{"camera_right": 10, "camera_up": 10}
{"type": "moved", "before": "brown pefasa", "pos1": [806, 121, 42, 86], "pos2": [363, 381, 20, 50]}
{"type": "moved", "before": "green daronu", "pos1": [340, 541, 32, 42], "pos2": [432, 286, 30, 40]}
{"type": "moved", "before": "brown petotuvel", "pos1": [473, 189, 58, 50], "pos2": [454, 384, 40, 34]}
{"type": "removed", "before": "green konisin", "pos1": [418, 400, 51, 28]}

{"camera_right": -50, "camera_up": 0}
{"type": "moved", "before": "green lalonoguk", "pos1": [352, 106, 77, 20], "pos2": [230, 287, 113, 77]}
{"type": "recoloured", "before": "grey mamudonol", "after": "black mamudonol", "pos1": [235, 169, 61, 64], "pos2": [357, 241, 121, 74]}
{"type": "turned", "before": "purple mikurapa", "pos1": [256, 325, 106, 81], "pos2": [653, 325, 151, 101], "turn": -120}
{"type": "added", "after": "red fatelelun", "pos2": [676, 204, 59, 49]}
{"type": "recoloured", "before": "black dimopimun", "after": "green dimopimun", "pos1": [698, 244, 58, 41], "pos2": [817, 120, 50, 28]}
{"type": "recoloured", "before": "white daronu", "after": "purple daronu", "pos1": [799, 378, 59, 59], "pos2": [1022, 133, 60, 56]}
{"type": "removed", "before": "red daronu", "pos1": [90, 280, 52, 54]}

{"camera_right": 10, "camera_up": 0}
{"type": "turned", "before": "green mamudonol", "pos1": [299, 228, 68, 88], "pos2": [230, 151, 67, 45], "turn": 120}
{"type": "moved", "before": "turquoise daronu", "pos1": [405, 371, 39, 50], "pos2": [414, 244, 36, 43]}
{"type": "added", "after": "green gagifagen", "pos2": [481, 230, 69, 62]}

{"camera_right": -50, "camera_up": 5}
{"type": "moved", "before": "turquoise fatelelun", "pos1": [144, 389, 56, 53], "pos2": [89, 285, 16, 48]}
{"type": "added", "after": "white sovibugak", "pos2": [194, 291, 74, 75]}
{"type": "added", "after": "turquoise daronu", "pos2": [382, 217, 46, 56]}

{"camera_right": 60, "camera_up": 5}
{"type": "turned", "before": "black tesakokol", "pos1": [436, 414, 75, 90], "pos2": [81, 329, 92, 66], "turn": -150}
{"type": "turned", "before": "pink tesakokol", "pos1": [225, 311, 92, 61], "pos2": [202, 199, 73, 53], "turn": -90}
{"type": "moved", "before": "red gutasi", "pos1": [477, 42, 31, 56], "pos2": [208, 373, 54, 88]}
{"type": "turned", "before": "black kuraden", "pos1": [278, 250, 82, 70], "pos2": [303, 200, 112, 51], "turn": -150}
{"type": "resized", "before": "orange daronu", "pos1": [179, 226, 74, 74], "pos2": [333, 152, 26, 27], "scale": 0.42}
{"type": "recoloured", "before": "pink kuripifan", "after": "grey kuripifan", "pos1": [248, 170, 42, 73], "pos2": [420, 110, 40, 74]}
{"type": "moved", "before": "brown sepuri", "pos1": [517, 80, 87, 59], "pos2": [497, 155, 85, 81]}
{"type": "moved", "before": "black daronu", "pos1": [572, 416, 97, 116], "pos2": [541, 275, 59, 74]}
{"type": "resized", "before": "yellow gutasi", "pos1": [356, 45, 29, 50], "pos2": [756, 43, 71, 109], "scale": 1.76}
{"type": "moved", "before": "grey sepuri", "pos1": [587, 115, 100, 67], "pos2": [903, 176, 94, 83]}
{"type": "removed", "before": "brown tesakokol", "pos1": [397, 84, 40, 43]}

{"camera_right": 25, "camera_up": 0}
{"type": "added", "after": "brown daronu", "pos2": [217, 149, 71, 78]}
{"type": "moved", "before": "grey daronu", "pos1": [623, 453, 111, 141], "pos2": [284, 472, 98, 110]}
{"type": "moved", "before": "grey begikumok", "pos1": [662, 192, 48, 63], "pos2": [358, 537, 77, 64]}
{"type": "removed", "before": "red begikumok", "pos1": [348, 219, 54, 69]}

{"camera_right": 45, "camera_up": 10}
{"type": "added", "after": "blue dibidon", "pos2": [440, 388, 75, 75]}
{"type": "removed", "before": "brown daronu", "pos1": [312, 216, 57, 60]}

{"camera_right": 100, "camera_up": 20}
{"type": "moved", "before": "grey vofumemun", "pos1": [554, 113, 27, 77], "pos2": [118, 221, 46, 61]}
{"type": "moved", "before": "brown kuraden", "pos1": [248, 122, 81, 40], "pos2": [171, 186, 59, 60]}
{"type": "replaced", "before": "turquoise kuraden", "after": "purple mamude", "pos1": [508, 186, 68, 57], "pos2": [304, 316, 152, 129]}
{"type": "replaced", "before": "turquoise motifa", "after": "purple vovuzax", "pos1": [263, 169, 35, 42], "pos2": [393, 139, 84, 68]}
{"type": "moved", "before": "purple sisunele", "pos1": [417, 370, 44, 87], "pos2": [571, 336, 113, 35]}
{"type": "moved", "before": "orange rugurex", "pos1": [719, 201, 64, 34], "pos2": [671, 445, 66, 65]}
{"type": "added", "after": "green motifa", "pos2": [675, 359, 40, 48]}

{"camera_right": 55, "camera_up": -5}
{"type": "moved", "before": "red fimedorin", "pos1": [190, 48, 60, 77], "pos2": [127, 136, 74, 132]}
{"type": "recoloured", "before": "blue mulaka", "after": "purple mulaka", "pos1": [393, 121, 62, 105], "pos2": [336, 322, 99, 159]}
○ ○ ○ ○ ○ ○ ○
> Problem statement: Would you set down all the lines above, exactly and in full?

> Solution to this exercise:
{"camera_right": 10, "camera_up": 10}
{"type": "moved", "before": "brown pefasa", "pos1": [806, 121, 42, 86], "pos2": [363, 381, 20, 50]}
{"type": "moved", "before": "green daronu", "pos1": [340, 541, 32, 42], "pos2": [432, 286, 30, 40]}
{"type": "moved", "before": "brown petotuvel", "pos1": [473, 189, 58, 50], "pos2": [454, 384, 40, 34]}
{"type": "removed", "before": "green konisin", "pos1": [418, 400, 51, 28]}

{"camera_right": -50, "camera_up": 0}
{"type": "moved", "before": "green lalonoguk", "pos1": [352, 106, 77, 20], "pos2": [230, 287, 113, 77]}
{"type": "recoloured", "before": "grey mamudonol", "after": "black mamudonol", "pos1": [235, 169, 61, 64], "pos2": [357, 241, 121, 74]}
{"type": "turned", "before": "purple mikurapa", "pos1": [256, 325, 106, 81], "pos2": [653, 325, 151, 101], "turn": -120}
{"type": "added", "after": "red fatelelun", "pos2": [676, 204, 59, 49]}
{"type": "recoloured", "before": "black dimopimun", "after": "green dimopimun", "pos1": [698, 244, 58, 41], "pos2": [817, 120, 50, 28]}
{"type": "recoloured", "before": "white daronu", "after": "purple daronu", "pos1": [799, 378, 59, 59], "pos2": [1022, 133, 60, 56]}
{"type": "removed", "before": "red daronu", "pos1": [90, 280, 52, 54]}

{"camera_right": 10, "camera_up": 0}
{"type": "turned", "before": "green mamudonol", "pos1": [299, 228, 68, 88], "pos2": [230, 151, 67, 45], "turn": 120}
{"type": "moved", "before": "turquoise daronu", "pos1": [405, 371, 39, 50], "pos2": [414, 244, 36, 43]}
{"type": "added", "after": "green gagifagen", "pos2": [481, 230, 69, 62]}

{"camera_right": -50, "camera_up": 5}
{"type": "moved", "before": "turquoise fatelelun", "pos1": [144, 389, 56, 53], "pos2": [89, 285, 16, 48]}
{"type": "added", "after": "white sovibugak", "pos2": [194, 291, 74, 75]}
{"type": "added", "after": "turquoise daronu", "pos2": [382, 217, 46, 56]}

{"camera_right": 60, "camera_up": 5}
{"type": "turned", "before": "black tesakokol", "pos1": [436, 414, 75, 90], "pos2": [81, 329, 92, 66], "turn": -150}
{"type": "turned", "before": "pink tesakokol", "pos1": [225, 311, 92, 61], "pos2": [202, 199, 73, 53], "turn": -90}
{"type": "moved", "before": "red gutasi", "pos1": [477, 42, 31, 56], "pos2": [208, 373, 54, 88]}
{"type": "turned", "before": "black kuraden", "pos1": [278, 250, 82, 70], "pos2": [303, 200, 112, 51], "turn": -150}
{"type": "resized", "before": "orange daronu", "pos1": [179, 226, 74, 74], "pos2": [333, 152, 26, 27], "scale": 0.42}
{"type": "recoloured", "before": "pink kuripifan", "after": "grey kuripifan", "pos1": [248, 170, 42, 73], "pos2": [420, 110, 40, 74]}
{"type": "moved", "before": "brown sepuri", "pos1": [517, 80, 87, 59], "pos2": [497, 155, 85, 81]}
{"type": "moved", "before": "black daronu", "pos1": [572, 416, 97, 116], "pos2": [541, 275, 59, 74]}
{"type": "resized", "before": "yellow gutasi", "pos1": [356, 45, 29, 50], "pos2": [756, 43, 71, 109], "scale": 1.76}
{"type": "moved", "before": "grey sepuri", "pos1": [587, 115, 100, 67], "pos2": [903, 176, 94, 83]}
{"type": "removed", "before": "brown tesakokol", "pos1": [397, 84, 40, 43]}

{"camera_right": 25, "camera_up": 0}
{"type": "added", "after": "brown daronu", "pos2": [217, 149, 71, 78]}
{"type": "moved", "before": "grey daronu", "pos1": [623, 453, 111, 141], "pos2": [284, 472, 98, 110]}
{"type": "moved", "before": "grey begikumok", "pos1": [662, 192, 48, 63], "pos2": [358, 537, 77, 64]}
{"type": "removed", "before": "red begikumok", "pos1": [348, 219, 54, 69]}

{"camera_right": 45, "camera_up": 10}
{"type": "added", "after": "blue dibidon", "pos2": [440, 388, 75, 75]}
{"type": "removed", "before": "brown daronu", "pos1": [312, 216, 57, 60]}

{"camera_right": 100, "camera_up": 20}
{"type": "moved", "before": "grey vofumemun", "pos1": [554, 113, 27, 77], "pos2": [118, 221, 46, 61]}
{"type": "moved", "before": "brown kuraden", "pos1": [248, 122, 81, 40], "pos2": [171, 186, 59, 60]}
{"type": "replaced", "before": "turquoise kuraden", "after": "purple mamude", "pos1": [508, 186, 68, 57], "pos2": [304, 316, 152, 129]}
{"type": "replaced", "before": "turquoise motifa", "after": "purple vovuzax", "pos1": [263, 169, 35, 42], "pos2": [393, 139, 84, 68]}
{"type": "moved", "before": "purple sisunele", "pos1": [417, 370, 44, 87], "pos2": [571, 336, 113, 35]}
{"type": "moved", "before": "orange rugurex", "pos1": [719, 201, 64, 34], "pos2": [671, 445, 66, 65]}
{"type": "added", "after": "green motifa", "pos2": [675, 359, 40, 48]}

{"camera_right": 55, "camera_up": -5}
{"type": "moved", "before": "red fimedorin", "pos1": [190, 48, 60, 77], "pos2": [127, 136, 74, 132]}
{"type": "recoloured", "before": "blue mulaka", "after": "purple mulaka", "pos1": [393, 121, 62, 105], "pos2": [336, 322, 99, 159]}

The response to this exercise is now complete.